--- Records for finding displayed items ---
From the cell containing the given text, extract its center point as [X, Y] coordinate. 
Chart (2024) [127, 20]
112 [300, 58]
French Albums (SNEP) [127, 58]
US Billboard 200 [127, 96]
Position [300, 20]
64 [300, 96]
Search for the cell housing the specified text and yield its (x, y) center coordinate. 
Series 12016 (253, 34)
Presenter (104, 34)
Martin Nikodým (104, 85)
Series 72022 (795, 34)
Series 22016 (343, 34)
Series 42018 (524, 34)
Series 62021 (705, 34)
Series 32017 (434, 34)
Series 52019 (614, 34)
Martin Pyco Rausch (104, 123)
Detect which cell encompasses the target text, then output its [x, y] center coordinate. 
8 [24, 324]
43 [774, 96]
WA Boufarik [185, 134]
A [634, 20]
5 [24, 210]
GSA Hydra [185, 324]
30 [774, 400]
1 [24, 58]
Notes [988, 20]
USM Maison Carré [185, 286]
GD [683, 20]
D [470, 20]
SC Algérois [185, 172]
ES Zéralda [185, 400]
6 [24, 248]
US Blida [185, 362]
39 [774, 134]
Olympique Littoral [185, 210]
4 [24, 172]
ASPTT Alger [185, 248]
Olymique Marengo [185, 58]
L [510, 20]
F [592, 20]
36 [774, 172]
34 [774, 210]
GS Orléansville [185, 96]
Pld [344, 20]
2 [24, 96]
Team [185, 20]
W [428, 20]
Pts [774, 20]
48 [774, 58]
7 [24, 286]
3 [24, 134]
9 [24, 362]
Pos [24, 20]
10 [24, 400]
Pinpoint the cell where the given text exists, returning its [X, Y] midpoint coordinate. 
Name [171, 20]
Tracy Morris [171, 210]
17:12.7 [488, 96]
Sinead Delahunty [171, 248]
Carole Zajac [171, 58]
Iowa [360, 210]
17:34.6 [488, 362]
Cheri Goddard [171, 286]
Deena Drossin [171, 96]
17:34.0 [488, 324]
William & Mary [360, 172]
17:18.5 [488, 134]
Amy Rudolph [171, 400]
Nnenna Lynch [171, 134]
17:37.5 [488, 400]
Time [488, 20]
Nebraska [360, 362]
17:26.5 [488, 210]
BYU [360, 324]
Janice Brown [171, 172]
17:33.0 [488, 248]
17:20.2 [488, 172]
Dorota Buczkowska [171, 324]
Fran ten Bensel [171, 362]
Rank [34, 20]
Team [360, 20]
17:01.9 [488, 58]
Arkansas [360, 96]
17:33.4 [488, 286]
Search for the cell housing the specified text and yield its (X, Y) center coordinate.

--- YOUR INSTRUCTIONS ---
Convert all of the records above into a JSON list of strings, one string for each line, leaving out blank lines.

--- THE SOLUTION ---
[
  "From the cell containing the given text, extract its center point as [X, Y] coordinate. ",
  "Chart (2024) [127, 20]",
  "112 [300, 58]",
  "French Albums (SNEP) [127, 58]",
  "US Billboard 200 [127, 96]",
  "Position [300, 20]",
  "64 [300, 96]",
  "Search for the cell housing the specified text and yield its (x, y) center coordinate. ",
  "Series 12016 (253, 34)",
  "Presenter (104, 34)",
  "Martin Nikodým (104, 85)",
  "Series 72022 (795, 34)",
  "Series 22016 (343, 34)",
  "Series 42018 (524, 34)",
  "Series 62021 (705, 34)",
  "Series 32017 (434, 34)",
  "Series 52019 (614, 34)",
  "Martin Pyco Rausch (104, 123)",
  "Detect which cell encompasses the target text, then output its [x, y] center coordinate. ",
  "8 [24, 324]",
  "43 [774, 96]",
  "WA Boufarik [185, 134]",
  "A [634, 20]",
  "5 [24, 210]",
  "GSA Hydra [185, 324]",
  "30 [774, 400]",
  "1 [24, 58]",
  "Notes [988, 20]",
  "USM Maison Carré [185, 286]",
  "GD [683, 20]",
  "D [470, 20]",
  "SC Algérois [185, 172]",
  "ES Zéralda [185, 400]",
  "6 [24, 248]",
  "US Blida [185, 362]",
  "39 [774, 134]",
  "Olympique Littoral [185, 210]",
  "4 [24, 172]",
  "ASPTT Alger [185, 248]",
  "Olymique Marengo [185, 58]",
  "L [510, 20]",
  "F [592, 20]",
  "36 [774, 172]",
  "34 [774, 210]",
  "GS Orléansville [185, 96]",
  "Pld [344, 20]",
  "2 [24, 96]",
  "Team [185, 20]",
  "W [428, 20]",
  "Pts [774, 20]",
  "48 [774, 58]",
  "7 [24, 286]",
  "3 [24, 134]",
  "9 [24, 362]",
  "Pos [24, 20]",
  "10 [24, 400]",
  "Pinpoint the cell where the given text exists, returning its [X, Y] midpoint coordinate. ",
  "Name [171, 20]",
  "Tracy Morris [171, 210]",
  "17:12.7 [488, 96]",
  "Sinead Delahunty [171, 248]",
  "Carole Zajac [171, 58]",
  "Iowa [360, 210]",
  "17:34.6 [488, 362]",
  "Cheri Goddard [171, 286]",
  "Deena Drossin [171, 96]",
  "17:34.0 [488, 324]",
  "William & Mary [360, 172]",
  "17:18.5 [488, 134]",
  "Amy Rudolph [171, 400]",
  "Nnenna Lynch [171, 134]",
  "17:37.5 [488, 400]",
  "Time [488, 20]",
  "Nebraska [360, 362]",
  "17:26.5 [488, 210]",
  "BYU [360, 324]",
  "Janice Brown [171, 172]",
  "17:33.0 [488, 248]",
  "17:20.2 [488, 172]",
  "Dorota Buczkowska [171, 324]",
  "Fran ten Bensel [171, 362]",
  "Rank [34, 20]",
  "Team [360, 20]",
  "17:01.9 [488, 58]",
  "Arkansas [360, 96]",
  "17:33.4 [488, 286]",
  "Search for the cell housing the specified text and yield its (X, Y) center coordinate."
]